PROBLEM DETAILS |
When the line containing "scaled,blue tiliseme,(135 270" is reached, include it and end there; set down verbatim every line before it, starting at the top of the records.

• • • • •

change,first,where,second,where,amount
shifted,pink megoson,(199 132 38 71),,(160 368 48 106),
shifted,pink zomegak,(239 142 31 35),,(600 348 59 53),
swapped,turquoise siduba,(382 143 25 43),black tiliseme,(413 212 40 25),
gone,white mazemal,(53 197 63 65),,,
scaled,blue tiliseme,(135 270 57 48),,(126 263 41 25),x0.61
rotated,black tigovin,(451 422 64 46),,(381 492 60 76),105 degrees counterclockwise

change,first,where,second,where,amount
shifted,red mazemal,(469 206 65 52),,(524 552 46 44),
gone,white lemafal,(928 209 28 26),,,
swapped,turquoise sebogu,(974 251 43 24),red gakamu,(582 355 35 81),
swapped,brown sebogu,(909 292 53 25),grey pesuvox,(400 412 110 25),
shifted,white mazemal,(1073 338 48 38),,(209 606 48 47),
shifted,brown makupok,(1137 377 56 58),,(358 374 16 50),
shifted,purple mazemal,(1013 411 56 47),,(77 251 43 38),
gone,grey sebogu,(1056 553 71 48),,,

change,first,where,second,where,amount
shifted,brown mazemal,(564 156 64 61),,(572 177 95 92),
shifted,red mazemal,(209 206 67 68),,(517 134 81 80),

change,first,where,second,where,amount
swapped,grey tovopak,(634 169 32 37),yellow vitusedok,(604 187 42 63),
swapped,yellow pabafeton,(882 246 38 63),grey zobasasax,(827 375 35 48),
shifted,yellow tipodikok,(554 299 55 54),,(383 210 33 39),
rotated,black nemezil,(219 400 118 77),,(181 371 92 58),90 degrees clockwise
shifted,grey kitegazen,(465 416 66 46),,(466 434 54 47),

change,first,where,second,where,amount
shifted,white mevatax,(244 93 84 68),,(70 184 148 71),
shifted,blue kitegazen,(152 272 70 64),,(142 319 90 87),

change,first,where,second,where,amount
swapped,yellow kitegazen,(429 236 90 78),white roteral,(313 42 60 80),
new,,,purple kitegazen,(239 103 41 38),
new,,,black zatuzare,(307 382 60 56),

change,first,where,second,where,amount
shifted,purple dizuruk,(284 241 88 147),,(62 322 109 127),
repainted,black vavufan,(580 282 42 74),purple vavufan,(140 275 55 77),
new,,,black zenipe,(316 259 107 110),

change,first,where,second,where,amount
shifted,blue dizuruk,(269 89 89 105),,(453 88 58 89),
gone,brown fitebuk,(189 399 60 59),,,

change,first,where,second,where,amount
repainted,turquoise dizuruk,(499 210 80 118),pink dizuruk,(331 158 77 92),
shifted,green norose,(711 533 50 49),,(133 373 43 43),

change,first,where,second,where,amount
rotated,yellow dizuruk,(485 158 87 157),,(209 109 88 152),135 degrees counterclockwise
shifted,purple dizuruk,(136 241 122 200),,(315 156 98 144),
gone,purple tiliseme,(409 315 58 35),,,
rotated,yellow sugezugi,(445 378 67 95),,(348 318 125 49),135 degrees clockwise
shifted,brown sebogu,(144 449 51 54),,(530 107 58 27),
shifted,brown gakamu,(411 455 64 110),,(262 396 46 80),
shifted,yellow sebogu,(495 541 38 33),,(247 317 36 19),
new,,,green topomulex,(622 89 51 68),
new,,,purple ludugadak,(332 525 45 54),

• • • • •

RESULT OF THIS EXERCISE |
change,first,where,second,where,amount
shifted,pink megoson,(199 132 38 71),,(160 368 48 106),
shifted,pink zomegak,(239 142 31 35),,(600 348 59 53),
swapped,turquoise siduba,(382 143 25 43),black tiliseme,(413 212 40 25),
gone,white mazemal,(53 197 63 65),,,
scaled,blue tiliseme,(135 270 57 48),,(126 263 41 25),x0.61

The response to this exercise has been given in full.